Records from a dataset
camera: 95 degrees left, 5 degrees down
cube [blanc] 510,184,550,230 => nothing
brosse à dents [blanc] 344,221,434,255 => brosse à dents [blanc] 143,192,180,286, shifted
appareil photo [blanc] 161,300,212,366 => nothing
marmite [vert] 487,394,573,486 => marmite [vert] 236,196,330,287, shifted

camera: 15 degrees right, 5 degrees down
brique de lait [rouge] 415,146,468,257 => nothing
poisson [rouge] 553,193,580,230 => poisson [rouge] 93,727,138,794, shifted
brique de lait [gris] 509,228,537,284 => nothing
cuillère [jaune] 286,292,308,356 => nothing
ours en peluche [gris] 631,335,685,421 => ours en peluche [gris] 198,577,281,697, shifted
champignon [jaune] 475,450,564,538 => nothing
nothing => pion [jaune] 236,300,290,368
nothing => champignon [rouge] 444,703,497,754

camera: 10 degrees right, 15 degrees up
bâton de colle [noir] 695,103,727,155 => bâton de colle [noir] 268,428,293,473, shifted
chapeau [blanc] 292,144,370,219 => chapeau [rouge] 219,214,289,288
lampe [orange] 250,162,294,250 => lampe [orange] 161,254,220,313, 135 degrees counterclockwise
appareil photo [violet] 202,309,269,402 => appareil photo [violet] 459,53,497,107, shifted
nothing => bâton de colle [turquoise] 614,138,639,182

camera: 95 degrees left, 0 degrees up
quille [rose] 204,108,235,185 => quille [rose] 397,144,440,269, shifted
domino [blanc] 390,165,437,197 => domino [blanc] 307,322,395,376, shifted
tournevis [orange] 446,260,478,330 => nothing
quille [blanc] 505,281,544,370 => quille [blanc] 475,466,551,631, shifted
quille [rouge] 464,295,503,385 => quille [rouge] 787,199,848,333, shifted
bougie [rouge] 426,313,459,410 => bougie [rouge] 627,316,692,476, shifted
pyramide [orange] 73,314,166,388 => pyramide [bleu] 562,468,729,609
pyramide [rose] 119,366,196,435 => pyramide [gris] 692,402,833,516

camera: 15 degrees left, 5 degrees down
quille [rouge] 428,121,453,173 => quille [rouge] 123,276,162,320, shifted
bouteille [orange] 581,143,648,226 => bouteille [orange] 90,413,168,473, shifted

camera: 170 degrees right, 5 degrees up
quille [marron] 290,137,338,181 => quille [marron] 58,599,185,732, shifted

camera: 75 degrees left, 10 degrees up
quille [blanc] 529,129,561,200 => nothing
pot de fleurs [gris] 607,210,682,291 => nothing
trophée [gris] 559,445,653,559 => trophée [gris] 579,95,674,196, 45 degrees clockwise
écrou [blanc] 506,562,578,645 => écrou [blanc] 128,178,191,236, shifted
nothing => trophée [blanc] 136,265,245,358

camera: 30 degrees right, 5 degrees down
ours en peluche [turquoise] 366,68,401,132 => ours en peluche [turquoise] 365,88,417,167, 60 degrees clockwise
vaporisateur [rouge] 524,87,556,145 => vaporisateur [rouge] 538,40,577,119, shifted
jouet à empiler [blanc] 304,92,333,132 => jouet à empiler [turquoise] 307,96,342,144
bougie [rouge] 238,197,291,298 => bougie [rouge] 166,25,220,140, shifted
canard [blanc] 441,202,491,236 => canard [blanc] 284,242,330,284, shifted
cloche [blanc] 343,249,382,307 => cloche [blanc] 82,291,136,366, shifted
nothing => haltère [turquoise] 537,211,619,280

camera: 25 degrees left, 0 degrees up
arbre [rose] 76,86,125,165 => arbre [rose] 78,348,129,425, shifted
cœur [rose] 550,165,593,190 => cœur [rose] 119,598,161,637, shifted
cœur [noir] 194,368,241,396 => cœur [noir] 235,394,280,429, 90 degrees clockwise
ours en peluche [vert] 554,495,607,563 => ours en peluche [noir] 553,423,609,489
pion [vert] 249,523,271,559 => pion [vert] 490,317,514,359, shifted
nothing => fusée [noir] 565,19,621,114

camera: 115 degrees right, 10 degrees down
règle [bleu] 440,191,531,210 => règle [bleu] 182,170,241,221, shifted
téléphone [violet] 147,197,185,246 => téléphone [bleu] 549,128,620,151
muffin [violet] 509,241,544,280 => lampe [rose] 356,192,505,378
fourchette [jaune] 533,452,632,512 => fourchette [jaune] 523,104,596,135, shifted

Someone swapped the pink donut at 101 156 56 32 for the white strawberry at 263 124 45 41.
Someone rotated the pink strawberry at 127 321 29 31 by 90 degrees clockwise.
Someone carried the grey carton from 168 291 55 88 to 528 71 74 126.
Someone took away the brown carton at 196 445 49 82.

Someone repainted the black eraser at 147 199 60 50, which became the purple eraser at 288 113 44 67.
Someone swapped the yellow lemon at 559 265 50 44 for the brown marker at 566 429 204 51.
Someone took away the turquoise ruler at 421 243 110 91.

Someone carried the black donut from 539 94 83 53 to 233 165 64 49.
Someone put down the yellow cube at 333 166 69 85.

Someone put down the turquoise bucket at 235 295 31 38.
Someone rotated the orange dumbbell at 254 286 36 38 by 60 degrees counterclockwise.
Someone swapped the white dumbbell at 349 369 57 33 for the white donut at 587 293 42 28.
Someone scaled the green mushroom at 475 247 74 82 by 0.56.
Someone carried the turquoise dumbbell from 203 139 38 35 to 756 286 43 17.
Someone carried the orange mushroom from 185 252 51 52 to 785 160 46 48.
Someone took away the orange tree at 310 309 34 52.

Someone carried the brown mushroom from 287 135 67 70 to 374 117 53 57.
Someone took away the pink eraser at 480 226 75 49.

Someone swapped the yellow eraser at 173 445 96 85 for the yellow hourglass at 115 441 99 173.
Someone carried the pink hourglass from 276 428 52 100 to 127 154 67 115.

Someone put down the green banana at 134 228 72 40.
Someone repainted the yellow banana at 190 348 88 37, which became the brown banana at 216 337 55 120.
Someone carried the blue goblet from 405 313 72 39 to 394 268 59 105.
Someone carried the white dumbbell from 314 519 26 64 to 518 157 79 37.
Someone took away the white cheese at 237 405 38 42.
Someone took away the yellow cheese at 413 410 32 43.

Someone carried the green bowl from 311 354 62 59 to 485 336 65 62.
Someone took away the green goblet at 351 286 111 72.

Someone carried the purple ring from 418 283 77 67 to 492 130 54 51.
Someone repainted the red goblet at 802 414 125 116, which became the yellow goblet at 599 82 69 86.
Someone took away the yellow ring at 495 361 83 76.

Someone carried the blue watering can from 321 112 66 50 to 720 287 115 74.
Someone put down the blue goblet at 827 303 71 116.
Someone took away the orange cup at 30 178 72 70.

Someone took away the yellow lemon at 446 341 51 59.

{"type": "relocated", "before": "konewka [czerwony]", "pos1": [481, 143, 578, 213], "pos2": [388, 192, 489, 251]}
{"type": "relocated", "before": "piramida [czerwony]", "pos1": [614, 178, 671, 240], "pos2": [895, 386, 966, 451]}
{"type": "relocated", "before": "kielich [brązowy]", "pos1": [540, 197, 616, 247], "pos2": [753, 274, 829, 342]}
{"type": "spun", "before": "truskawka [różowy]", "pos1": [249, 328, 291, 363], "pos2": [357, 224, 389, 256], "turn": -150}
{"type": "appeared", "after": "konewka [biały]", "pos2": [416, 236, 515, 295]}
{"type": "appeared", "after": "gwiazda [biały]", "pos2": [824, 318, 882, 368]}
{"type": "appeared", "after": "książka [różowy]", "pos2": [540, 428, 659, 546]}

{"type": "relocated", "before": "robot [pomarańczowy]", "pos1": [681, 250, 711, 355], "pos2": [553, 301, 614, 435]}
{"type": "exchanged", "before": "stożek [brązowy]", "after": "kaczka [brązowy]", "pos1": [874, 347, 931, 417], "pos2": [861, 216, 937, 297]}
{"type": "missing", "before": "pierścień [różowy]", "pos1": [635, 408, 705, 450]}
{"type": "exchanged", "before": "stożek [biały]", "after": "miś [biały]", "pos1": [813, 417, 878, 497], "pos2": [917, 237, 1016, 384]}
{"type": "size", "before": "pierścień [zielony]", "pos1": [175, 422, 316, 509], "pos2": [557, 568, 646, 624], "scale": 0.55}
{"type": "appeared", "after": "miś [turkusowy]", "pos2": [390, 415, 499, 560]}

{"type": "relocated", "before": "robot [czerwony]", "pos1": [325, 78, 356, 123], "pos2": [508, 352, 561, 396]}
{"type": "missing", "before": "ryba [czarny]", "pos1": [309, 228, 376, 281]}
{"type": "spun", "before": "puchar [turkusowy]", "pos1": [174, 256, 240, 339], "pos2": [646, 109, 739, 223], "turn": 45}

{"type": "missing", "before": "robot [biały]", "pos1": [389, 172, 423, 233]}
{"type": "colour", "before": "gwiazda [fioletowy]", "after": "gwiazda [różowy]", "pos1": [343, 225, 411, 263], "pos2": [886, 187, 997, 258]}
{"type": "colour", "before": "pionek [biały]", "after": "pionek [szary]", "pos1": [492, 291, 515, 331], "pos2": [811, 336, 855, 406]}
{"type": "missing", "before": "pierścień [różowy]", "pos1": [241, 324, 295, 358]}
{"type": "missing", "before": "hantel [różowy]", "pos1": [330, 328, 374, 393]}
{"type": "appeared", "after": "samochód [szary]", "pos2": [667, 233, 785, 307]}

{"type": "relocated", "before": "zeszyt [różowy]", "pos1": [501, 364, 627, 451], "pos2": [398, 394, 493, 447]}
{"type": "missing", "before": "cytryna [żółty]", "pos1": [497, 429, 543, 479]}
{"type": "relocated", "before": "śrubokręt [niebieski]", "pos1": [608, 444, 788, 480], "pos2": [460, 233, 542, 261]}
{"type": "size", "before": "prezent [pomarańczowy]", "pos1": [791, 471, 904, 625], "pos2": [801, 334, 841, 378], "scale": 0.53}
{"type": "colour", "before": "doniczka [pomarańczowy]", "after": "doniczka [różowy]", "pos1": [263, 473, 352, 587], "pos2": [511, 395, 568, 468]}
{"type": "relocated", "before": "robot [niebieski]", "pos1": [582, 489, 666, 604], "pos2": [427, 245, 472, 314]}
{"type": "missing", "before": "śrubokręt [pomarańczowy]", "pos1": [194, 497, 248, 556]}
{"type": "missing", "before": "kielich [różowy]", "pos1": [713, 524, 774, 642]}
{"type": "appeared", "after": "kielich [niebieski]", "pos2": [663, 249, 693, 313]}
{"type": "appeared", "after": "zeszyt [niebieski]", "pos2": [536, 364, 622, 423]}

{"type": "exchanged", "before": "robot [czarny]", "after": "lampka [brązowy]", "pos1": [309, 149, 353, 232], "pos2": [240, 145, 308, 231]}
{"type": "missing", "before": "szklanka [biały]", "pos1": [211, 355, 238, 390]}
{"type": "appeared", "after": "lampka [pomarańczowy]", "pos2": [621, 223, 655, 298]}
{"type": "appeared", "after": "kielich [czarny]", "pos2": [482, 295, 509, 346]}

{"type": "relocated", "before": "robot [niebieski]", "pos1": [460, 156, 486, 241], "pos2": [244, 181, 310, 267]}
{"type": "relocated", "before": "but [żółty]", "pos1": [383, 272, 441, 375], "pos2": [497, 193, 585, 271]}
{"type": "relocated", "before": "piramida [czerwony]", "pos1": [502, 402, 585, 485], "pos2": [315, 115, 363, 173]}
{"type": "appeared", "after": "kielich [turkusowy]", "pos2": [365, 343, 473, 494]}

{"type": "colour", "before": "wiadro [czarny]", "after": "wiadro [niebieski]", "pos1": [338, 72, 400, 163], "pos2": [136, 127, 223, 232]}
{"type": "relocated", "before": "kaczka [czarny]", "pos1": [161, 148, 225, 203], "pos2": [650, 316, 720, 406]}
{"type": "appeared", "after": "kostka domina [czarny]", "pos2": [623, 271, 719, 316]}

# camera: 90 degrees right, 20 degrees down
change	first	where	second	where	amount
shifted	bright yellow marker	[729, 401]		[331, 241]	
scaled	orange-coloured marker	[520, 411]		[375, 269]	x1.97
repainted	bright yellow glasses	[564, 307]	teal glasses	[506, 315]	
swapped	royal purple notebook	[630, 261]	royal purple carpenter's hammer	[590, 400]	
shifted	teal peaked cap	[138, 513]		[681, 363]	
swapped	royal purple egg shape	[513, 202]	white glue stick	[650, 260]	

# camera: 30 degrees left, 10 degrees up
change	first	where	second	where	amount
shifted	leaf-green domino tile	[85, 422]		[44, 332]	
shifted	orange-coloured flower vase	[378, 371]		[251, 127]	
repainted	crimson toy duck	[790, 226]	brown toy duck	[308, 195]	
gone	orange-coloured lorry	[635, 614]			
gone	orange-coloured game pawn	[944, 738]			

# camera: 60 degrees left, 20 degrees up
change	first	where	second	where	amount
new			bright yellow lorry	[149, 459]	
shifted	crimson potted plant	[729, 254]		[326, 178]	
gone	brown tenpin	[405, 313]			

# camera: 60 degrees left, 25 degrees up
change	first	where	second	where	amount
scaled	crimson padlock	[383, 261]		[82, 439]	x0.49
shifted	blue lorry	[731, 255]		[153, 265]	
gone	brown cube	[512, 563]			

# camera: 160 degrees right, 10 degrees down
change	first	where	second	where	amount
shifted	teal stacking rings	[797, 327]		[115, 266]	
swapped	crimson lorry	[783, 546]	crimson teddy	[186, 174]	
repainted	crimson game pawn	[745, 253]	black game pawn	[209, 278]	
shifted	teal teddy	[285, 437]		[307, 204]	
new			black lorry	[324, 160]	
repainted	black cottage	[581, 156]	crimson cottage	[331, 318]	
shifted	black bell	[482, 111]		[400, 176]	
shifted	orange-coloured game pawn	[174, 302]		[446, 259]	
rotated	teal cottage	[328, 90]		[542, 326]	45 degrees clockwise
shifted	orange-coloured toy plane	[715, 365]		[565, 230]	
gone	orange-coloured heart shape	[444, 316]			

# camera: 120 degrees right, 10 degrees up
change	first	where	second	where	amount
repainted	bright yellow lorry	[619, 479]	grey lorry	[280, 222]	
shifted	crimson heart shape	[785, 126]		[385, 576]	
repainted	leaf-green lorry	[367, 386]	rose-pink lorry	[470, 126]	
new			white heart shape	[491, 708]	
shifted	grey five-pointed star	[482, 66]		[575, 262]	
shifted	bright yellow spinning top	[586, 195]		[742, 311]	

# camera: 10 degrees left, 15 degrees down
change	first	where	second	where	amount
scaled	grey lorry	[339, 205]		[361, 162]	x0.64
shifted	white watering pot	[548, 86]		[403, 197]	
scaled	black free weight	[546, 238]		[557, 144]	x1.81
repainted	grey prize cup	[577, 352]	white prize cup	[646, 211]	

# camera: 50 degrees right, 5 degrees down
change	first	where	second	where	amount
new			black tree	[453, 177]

Action item
Copy all lines above where "strawberry" is present.

Exercise solution
Someone swapped the pink donut at 101 156 56 32 for the white strawberry at 263 124 45 41.
Someone rotated the pink strawberry at 127 321 29 31 by 90 degrees clockwise.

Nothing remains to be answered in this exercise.